→ **Task directions**: Please copy all of the entries exactly, but drop every picture.

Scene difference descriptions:
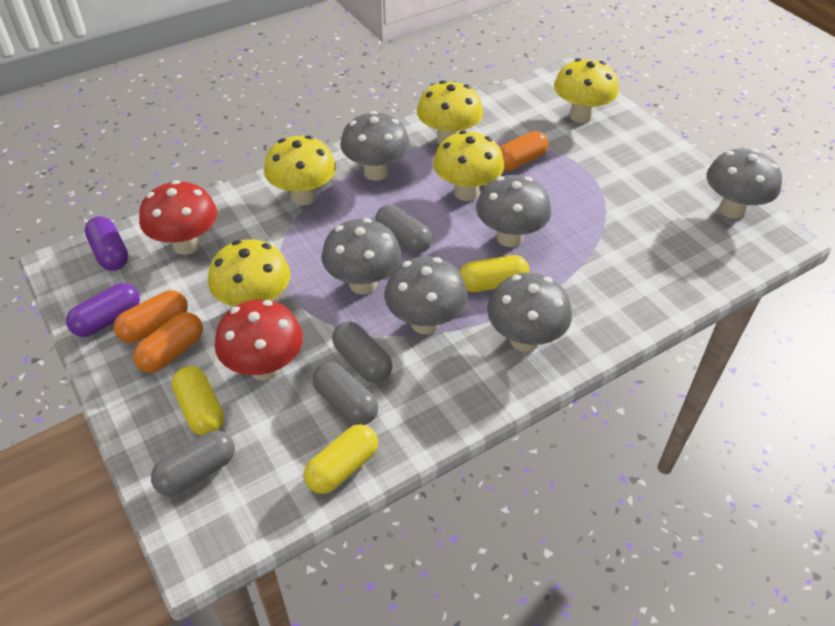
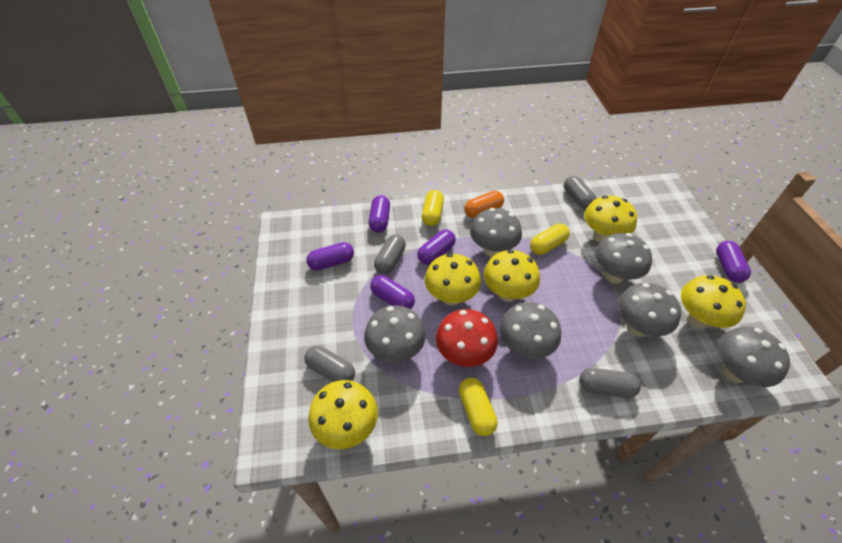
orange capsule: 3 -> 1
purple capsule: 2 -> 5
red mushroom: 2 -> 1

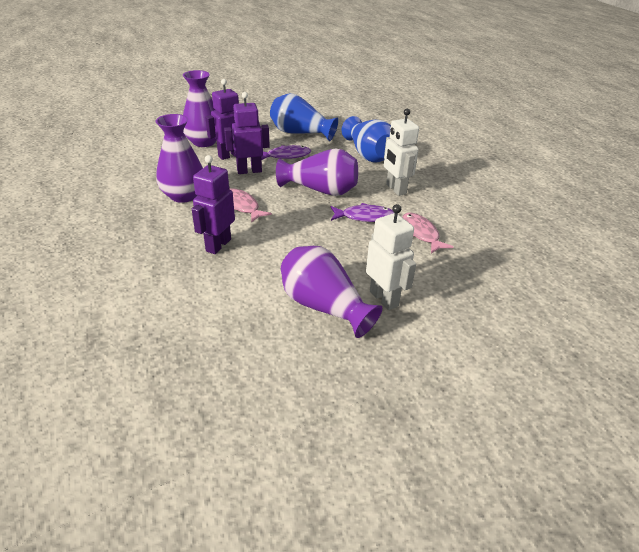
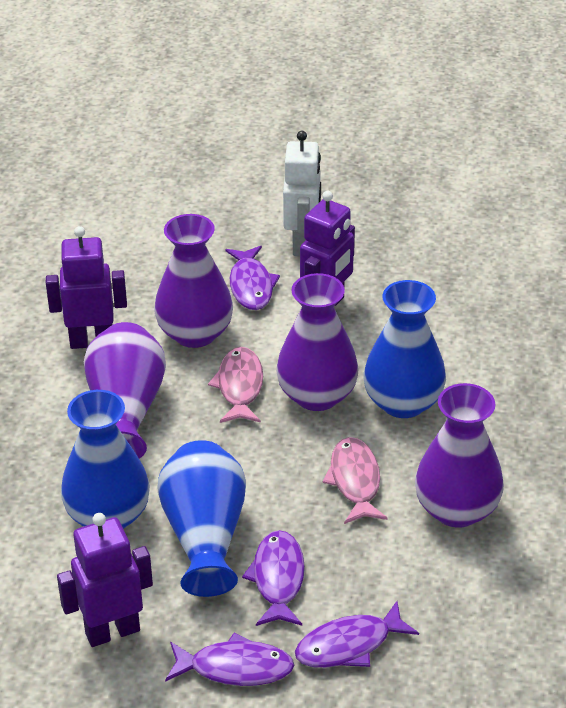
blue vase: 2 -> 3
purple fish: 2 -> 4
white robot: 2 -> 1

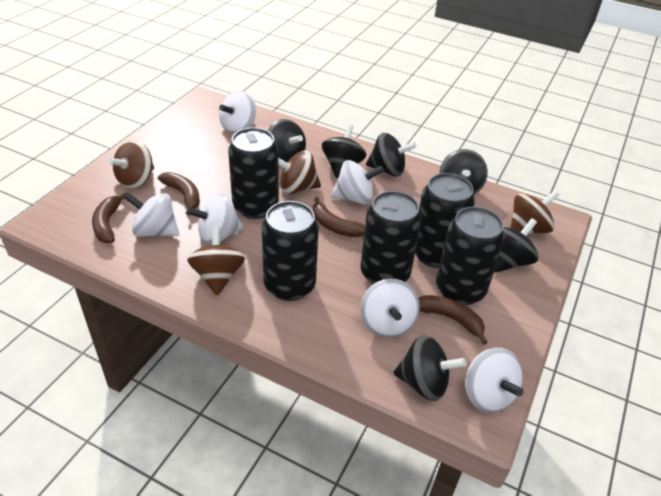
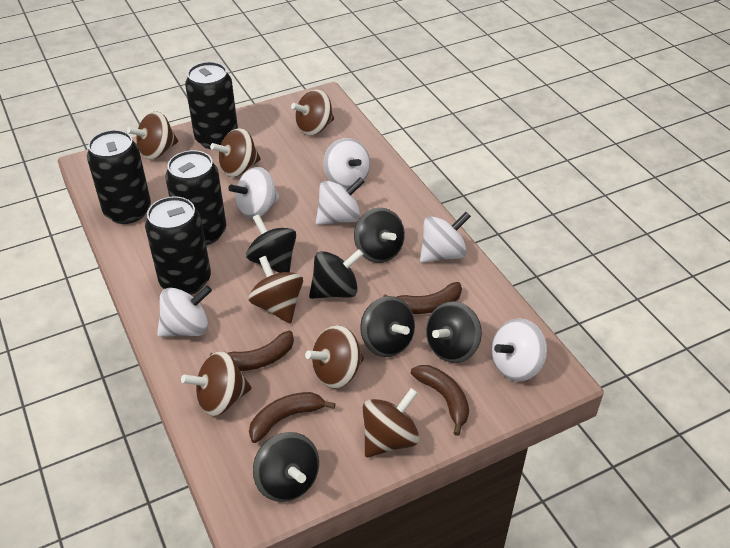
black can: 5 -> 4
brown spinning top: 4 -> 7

→ **Result below**:
orange capsule: 3 -> 1
purple capsule: 2 -> 5
red mushroom: 2 -> 1

blue vase: 2 -> 3
purple fish: 2 -> 4
white robot: 2 -> 1

black can: 5 -> 4
brown spinning top: 4 -> 7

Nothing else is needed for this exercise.